● **Exercise instructions**
Work out how many lines in the rows below contain the string "none", treating uppercase and lowercase as different. Reply with the number only.

┌──

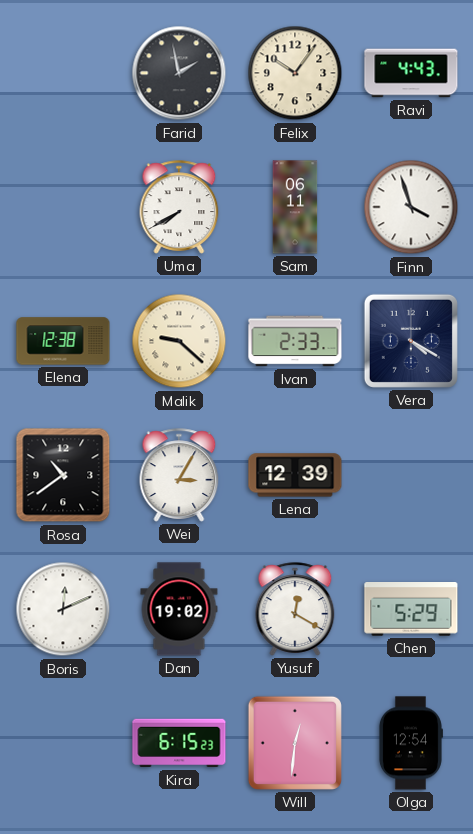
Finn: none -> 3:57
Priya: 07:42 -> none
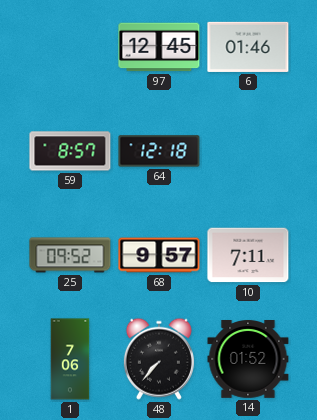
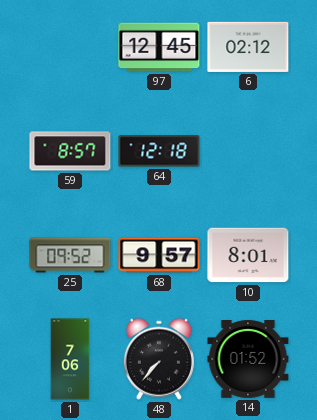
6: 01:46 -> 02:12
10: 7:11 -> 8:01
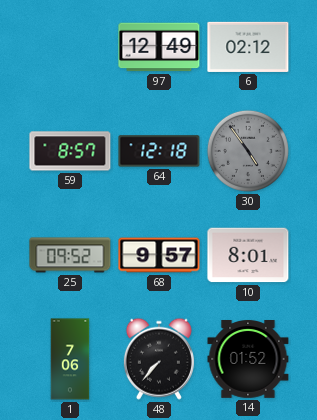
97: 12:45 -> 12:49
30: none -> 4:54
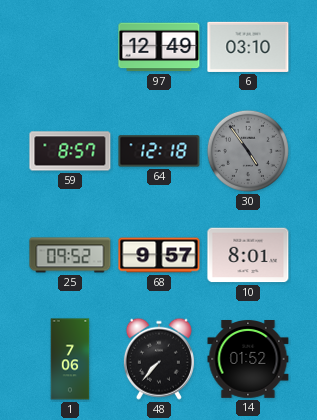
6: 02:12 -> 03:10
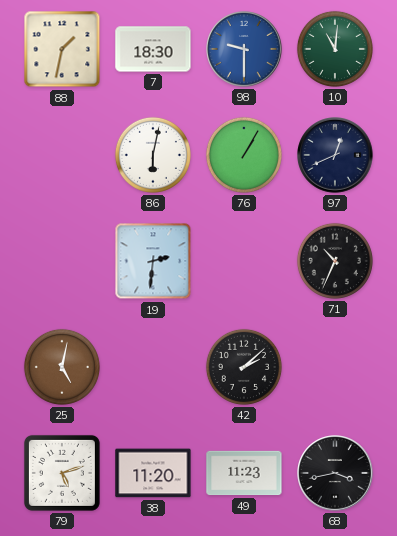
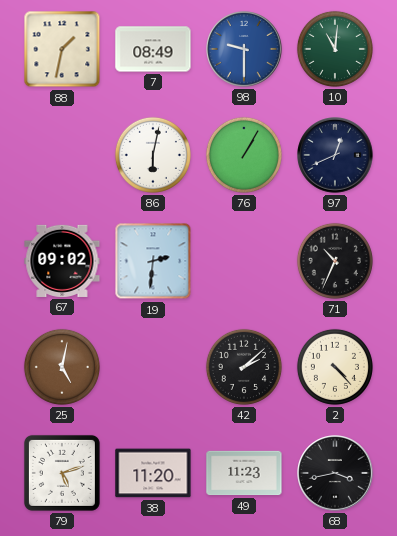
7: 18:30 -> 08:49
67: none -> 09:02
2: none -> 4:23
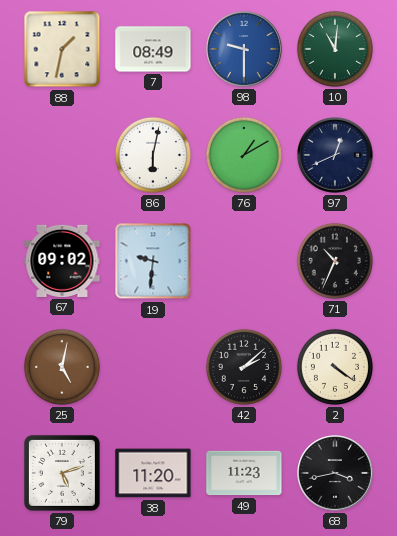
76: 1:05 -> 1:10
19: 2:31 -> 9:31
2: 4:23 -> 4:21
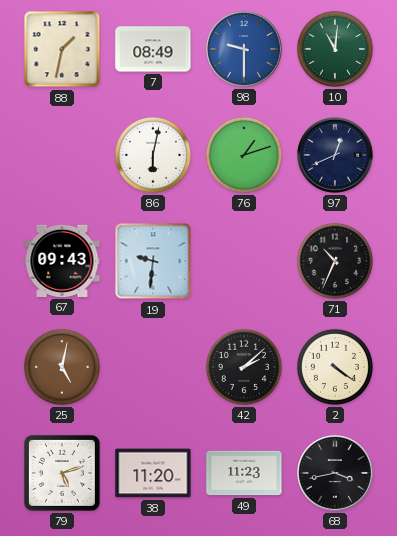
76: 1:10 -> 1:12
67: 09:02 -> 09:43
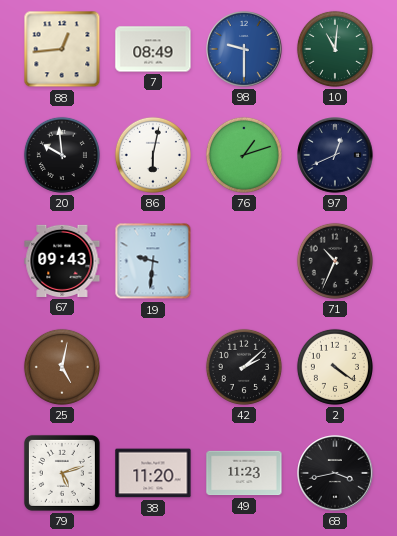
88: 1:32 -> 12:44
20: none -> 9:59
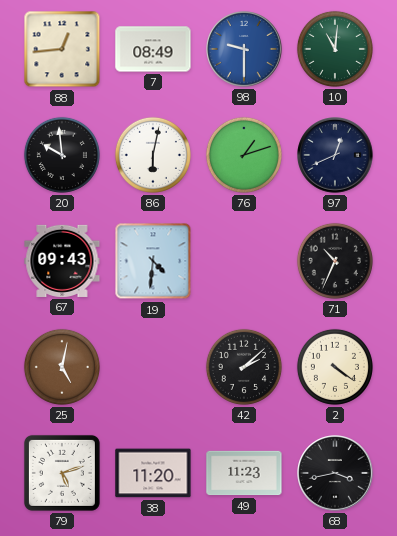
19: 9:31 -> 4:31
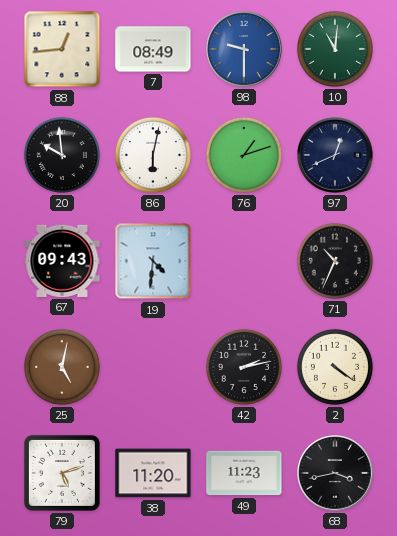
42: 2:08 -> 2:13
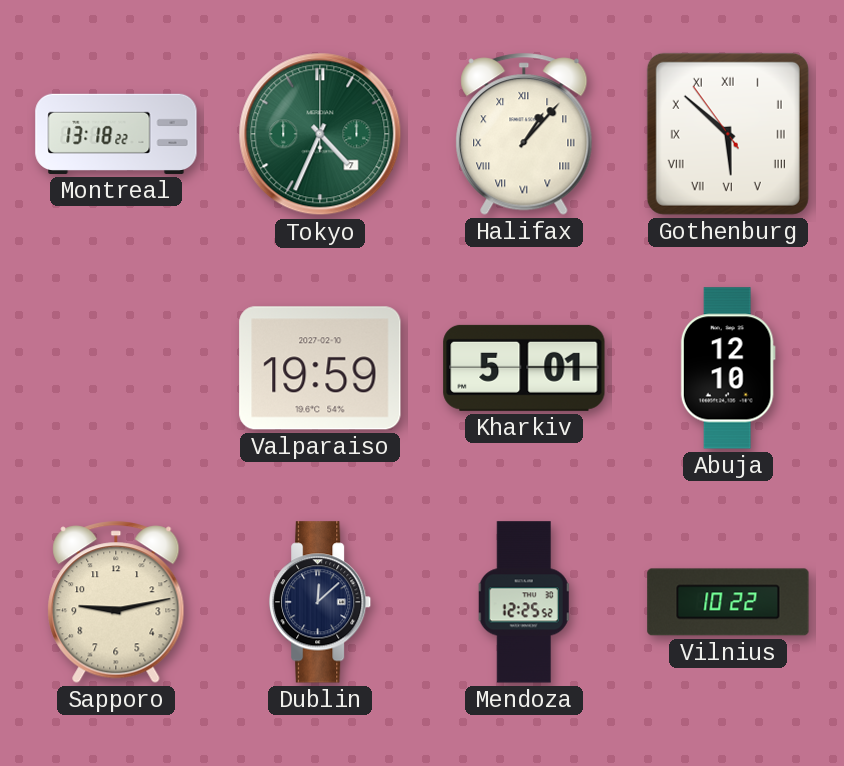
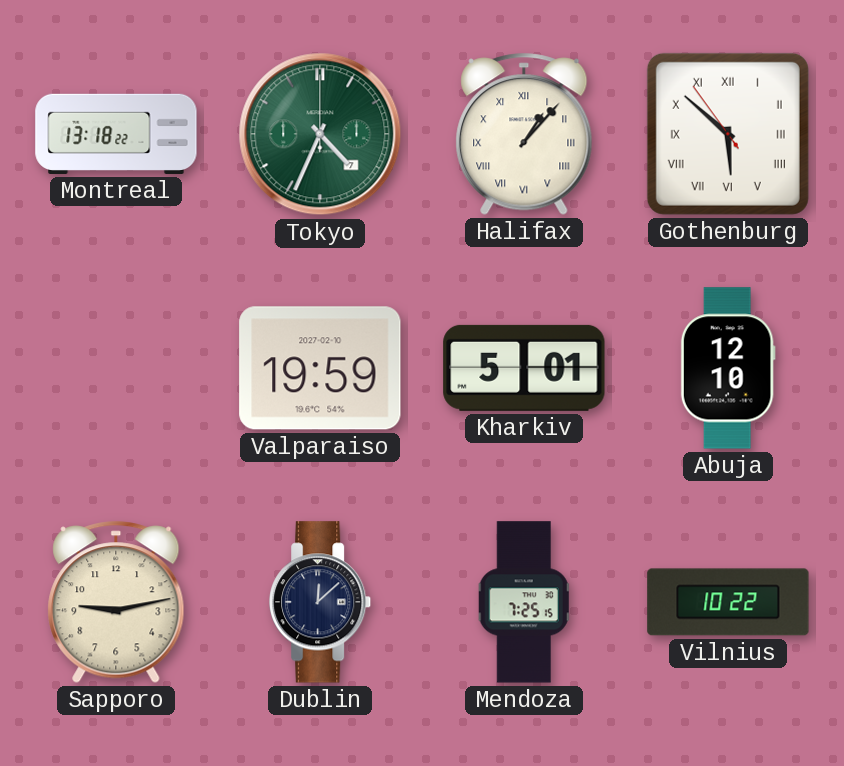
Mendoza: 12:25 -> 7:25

└──

● **The solution**
6